--- Source records Enclosed Below ---

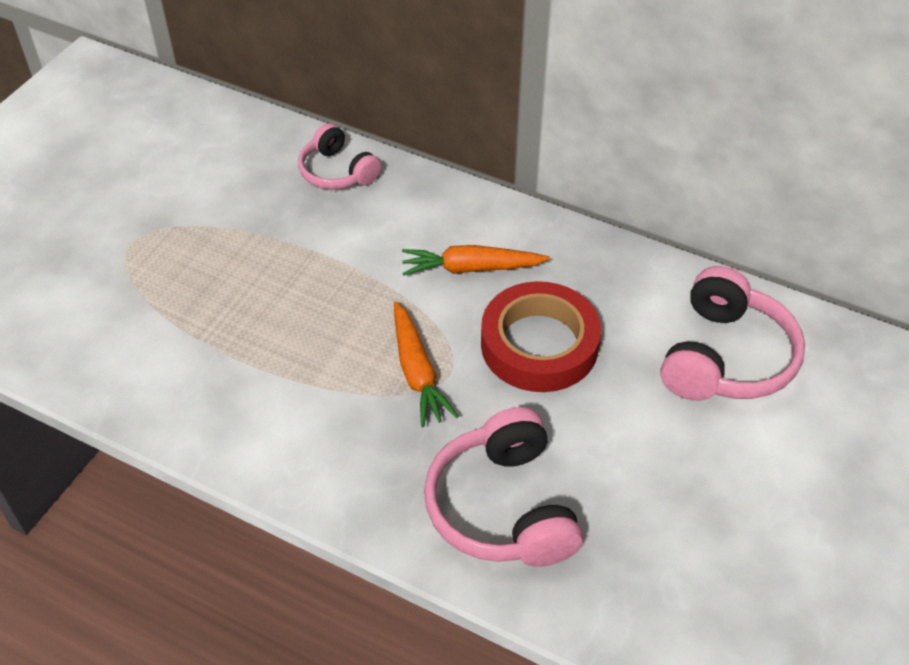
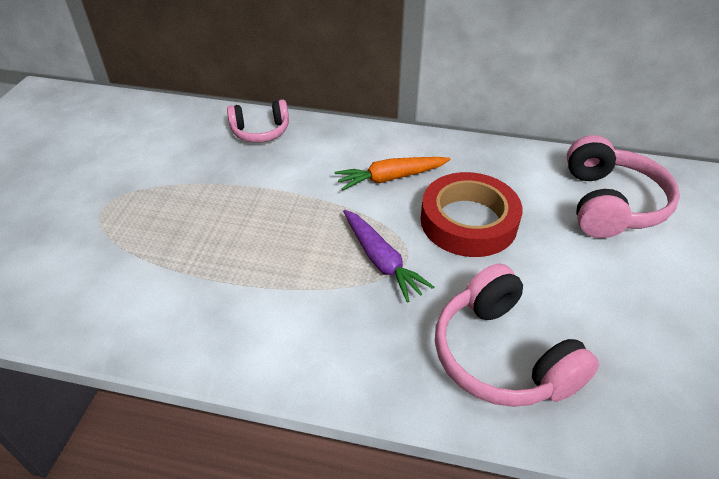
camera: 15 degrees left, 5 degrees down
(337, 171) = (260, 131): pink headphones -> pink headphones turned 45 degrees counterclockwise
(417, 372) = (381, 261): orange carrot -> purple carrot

--- End of Enclosed Source records ---
--- Source records Enclosed Below ---

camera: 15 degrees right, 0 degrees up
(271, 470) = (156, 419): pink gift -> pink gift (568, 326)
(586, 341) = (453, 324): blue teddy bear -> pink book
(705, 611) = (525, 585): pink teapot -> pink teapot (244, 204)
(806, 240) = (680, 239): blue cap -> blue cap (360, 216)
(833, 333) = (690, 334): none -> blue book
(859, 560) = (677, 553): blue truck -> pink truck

--- End of Enclosed Source records ---

**Work item:**
Only the lines with "blue" are needed; find them in the records and copy each one.

**Response to the task:**
(586, 341) = (453, 324): blue teddy bear -> pink book
(806, 240) = (680, 239): blue cap -> blue cap (360, 216)
(833, 333) = (690, 334): none -> blue book
(859, 560) = (677, 553): blue truck -> pink truck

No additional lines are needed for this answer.